* **What is expected**
When you find the line with "black plate C3" among the records below, reproduce it and each line after it exactly, ending with the line with "red plate D3:E4".

*** Data supplied Section Begins ***

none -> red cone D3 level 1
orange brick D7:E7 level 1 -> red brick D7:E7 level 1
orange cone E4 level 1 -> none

*** Data supplied Section Ends ***
*** Data supplied Section Begins ***

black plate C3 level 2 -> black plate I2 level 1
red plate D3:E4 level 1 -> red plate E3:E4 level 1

*** Data supplied Section Ends ***

* **Result of this task**
black plate C3 level 2 -> black plate I2 level 1
red plate D3:E4 level 1 -> red plate E3:E4 level 1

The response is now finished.